Everything in the listing below should be repeated exactly, apart from the pictures.
******************************
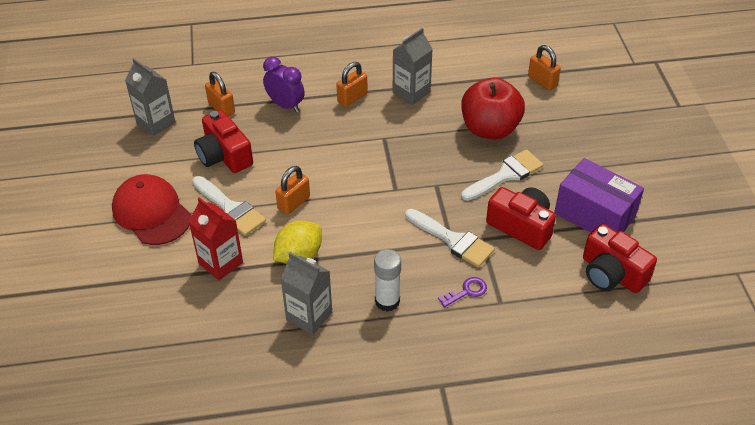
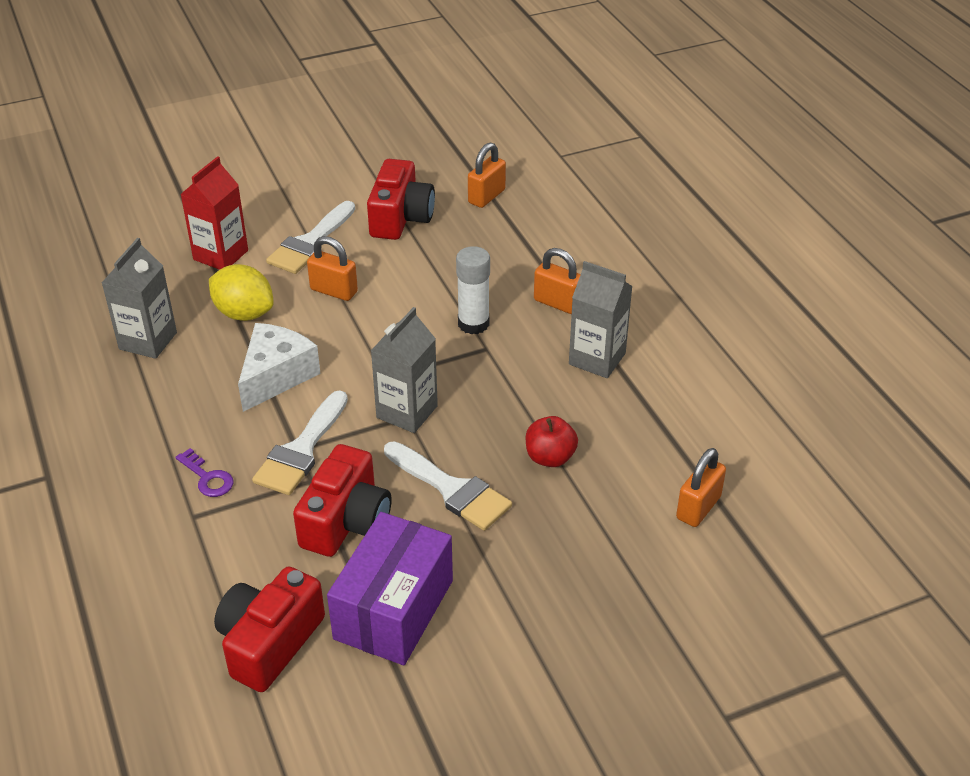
camera: 75 degrees right, 5 degrees down
(151, 212) = (289, 188): red cap -> none
(156, 123) = (439, 155): grey carton -> grey carton (407, 412)
(224, 155) = (400, 218): red camera -> red camera turned 150 degrees clockwise
(285, 105) = (515, 247): purple clock -> none
(375, 245) = (276, 376): none -> white cheese
(387, 301) = (180, 403): white glue stick -> white glue stick (473, 324)
(490, 129) = (550, 457): red apple -> red apple, size x0.51

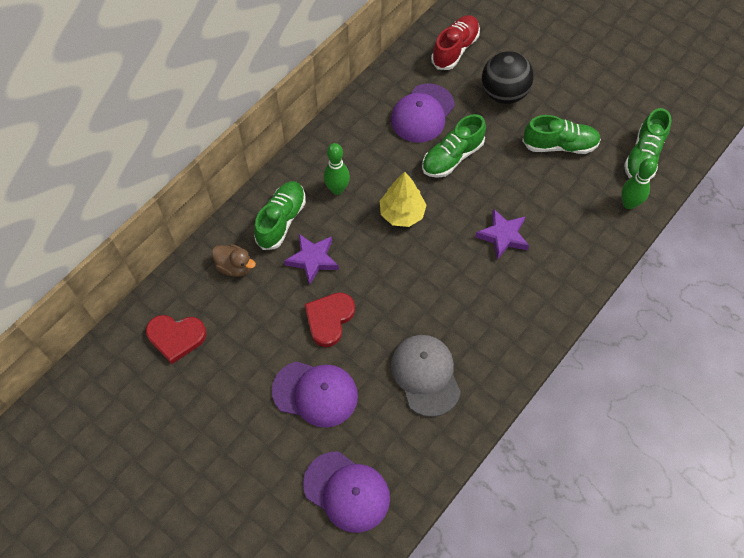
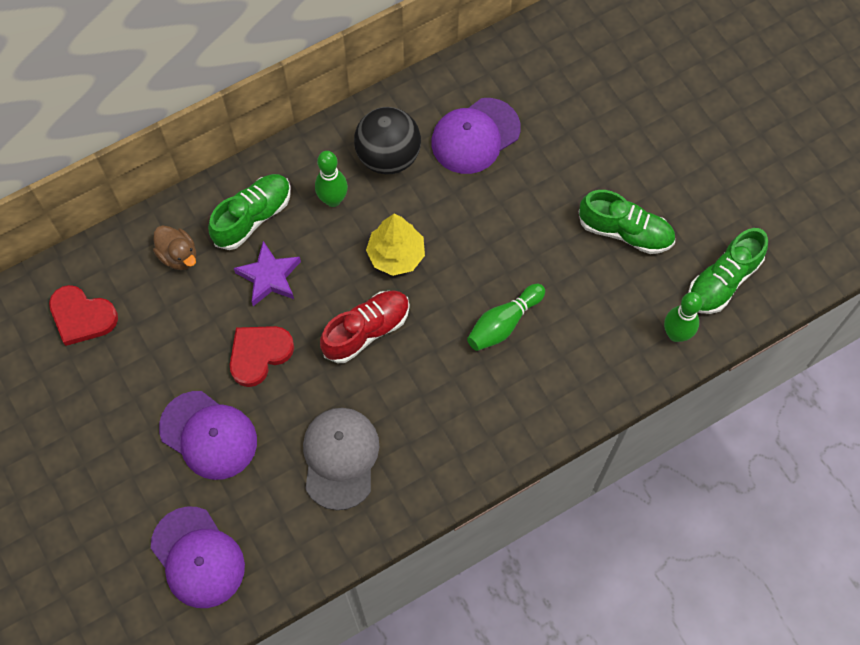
camera: 20 degrees right, 5 degrees up
(452, 157) = (486, 204): green shoe -> none
(455, 49) = (552, 64): red shoe -> red shoe (366, 331)
(503, 236) = (503, 323): purple star -> green bowling pin
(504, 93) = (586, 142): black ball -> black ball (388, 156)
******************************
-- Task answer --
camera: 75 degrees right, 5 degrees down
(151, 212) = (289, 188): red cap -> none
(156, 123) = (439, 155): grey carton -> grey carton (407, 412)
(224, 155) = (400, 218): red camera -> red camera turned 150 degrees clockwise
(285, 105) = (515, 247): purple clock -> none
(375, 245) = (276, 376): none -> white cheese
(387, 301) = (180, 403): white glue stick -> white glue stick (473, 324)
(490, 129) = (550, 457): red apple -> red apple, size x0.51

camera: 20 degrees right, 5 degrees up
(452, 157) = (486, 204): green shoe -> none
(455, 49) = (552, 64): red shoe -> red shoe (366, 331)
(503, 236) = (503, 323): purple star -> green bowling pin
(504, 93) = (586, 142): black ball -> black ball (388, 156)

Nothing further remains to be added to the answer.